## Extracted entries

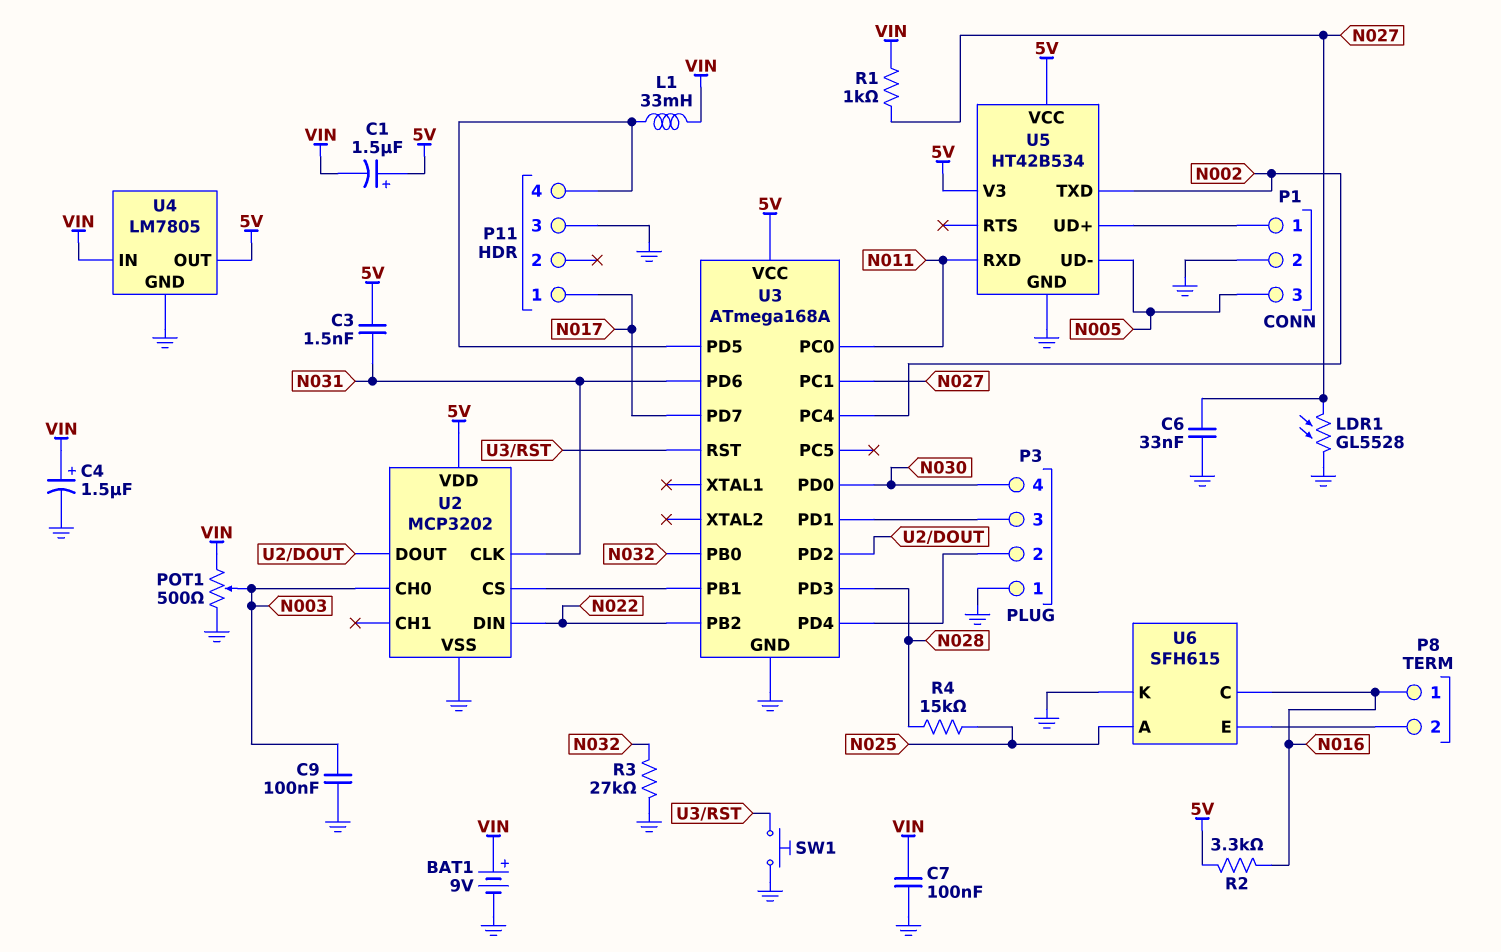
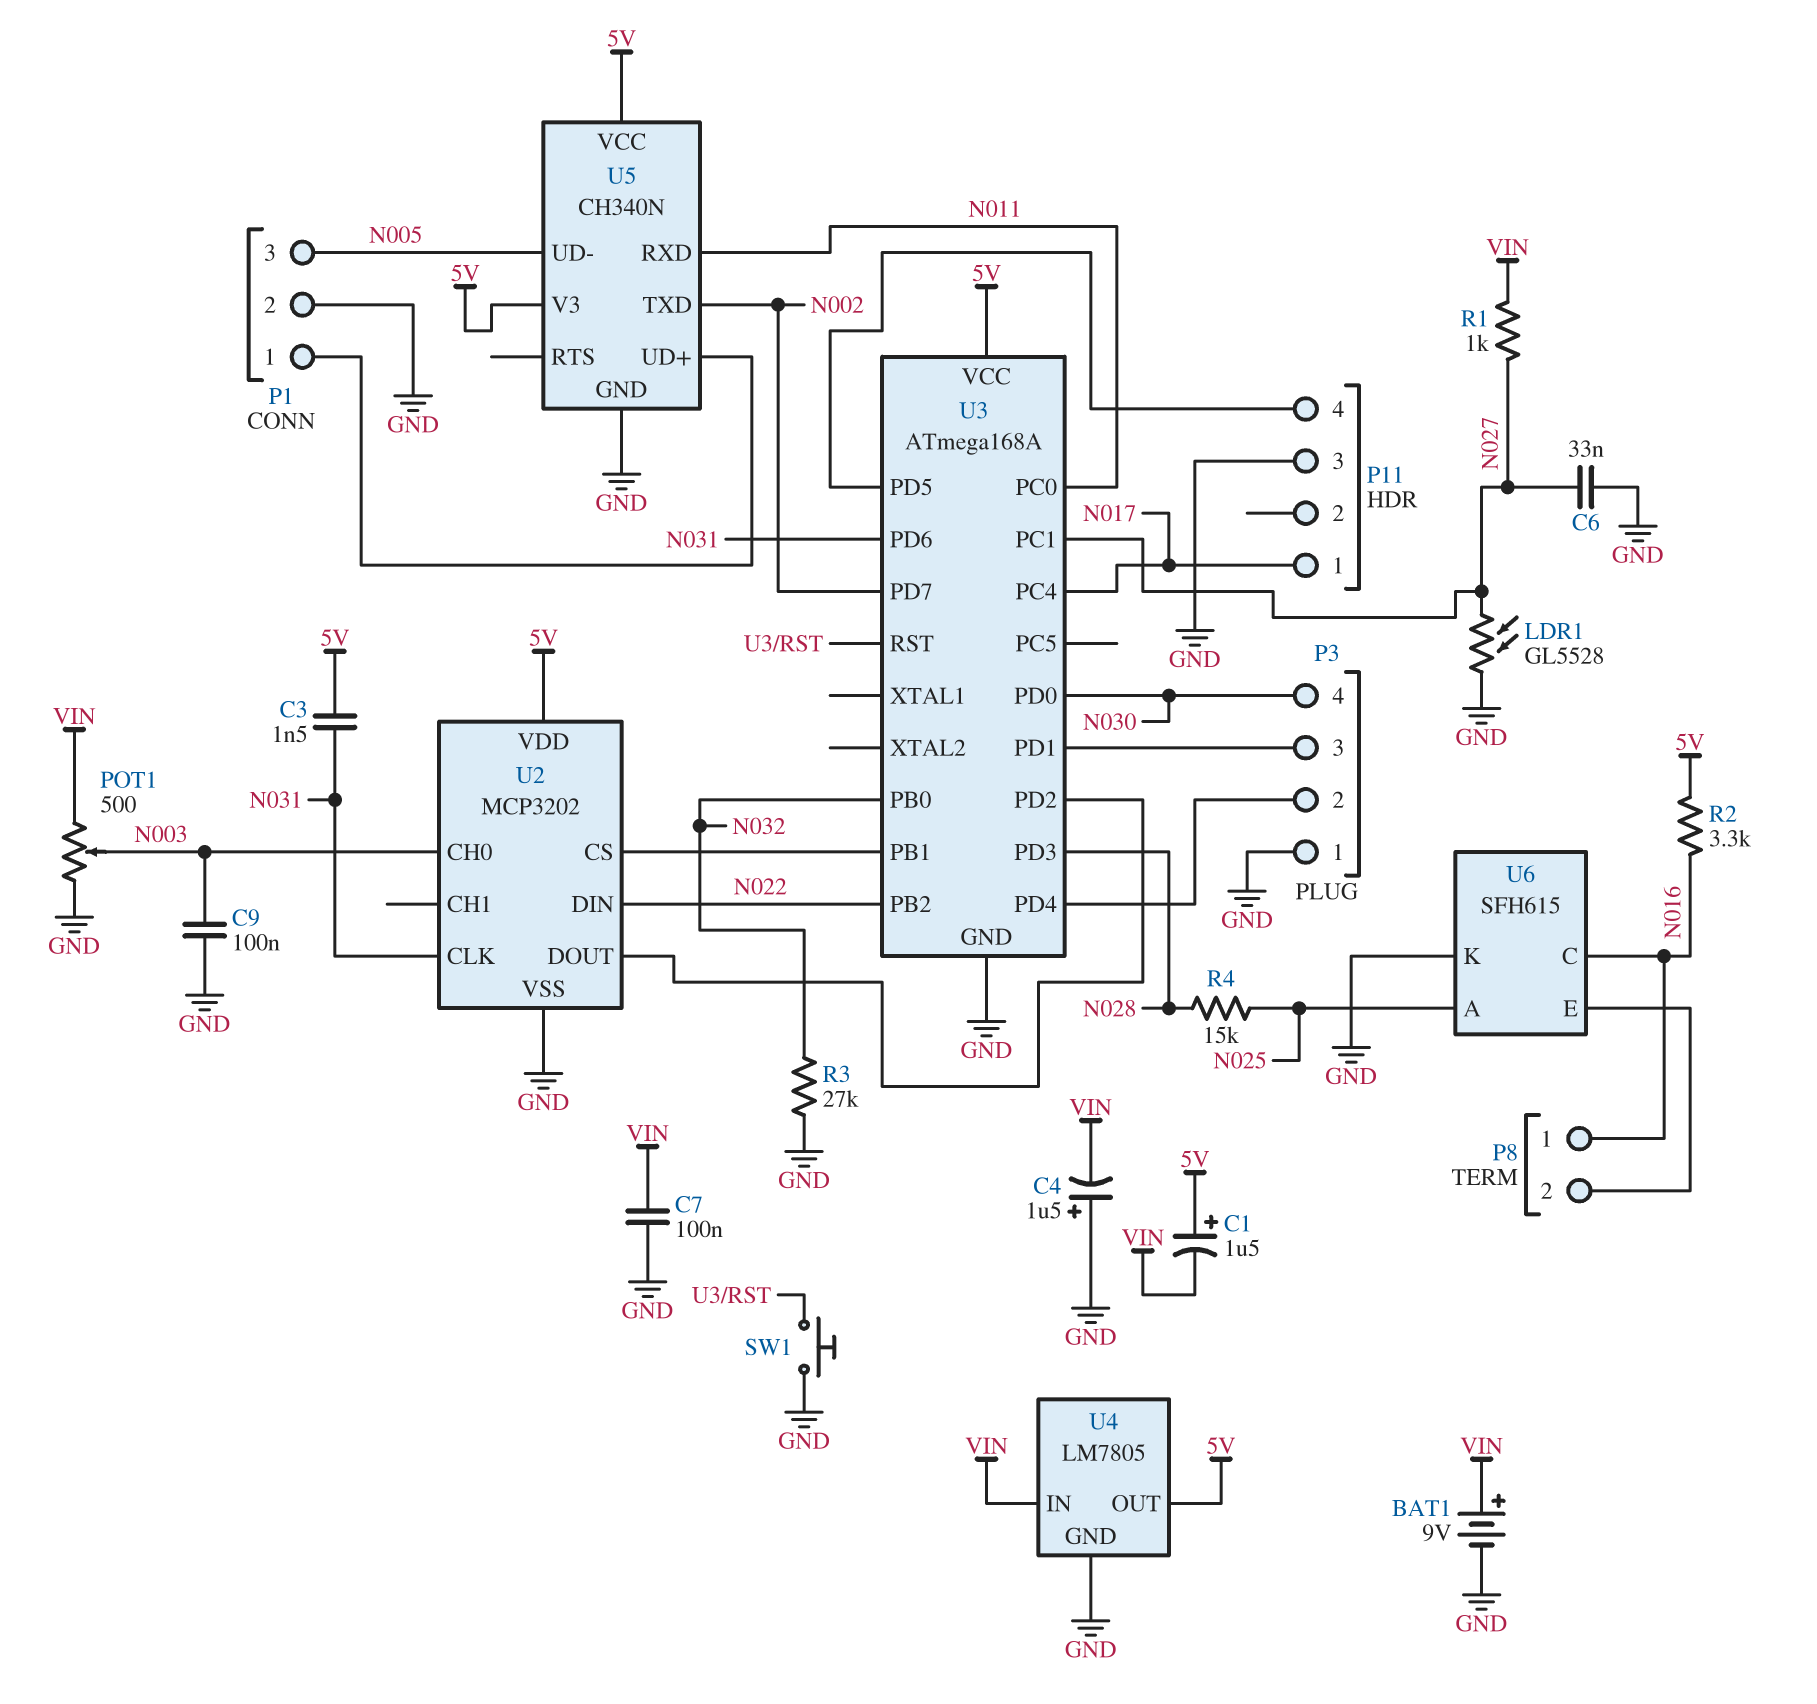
C4: 1.5uF (plus VIN, minus GND) -> 1.5uF (plus GND, minus VIN)
L1: 33mH (P11/4, VIN) -> none
U3 pin PC4: N002 -> N017
U3 pin PD7: N017 -> N002
U5: HT42B534 -> CH340N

## Assignment
Repeat the lines above, from the one containing "L1: 33mH (P11/4, VIN) -> none" to the final line, word for word and with nothing else.

## Solution
L1: 33mH (P11/4, VIN) -> none
U3 pin PC4: N002 -> N017
U3 pin PD7: N017 -> N002
U5: HT42B534 -> CH340N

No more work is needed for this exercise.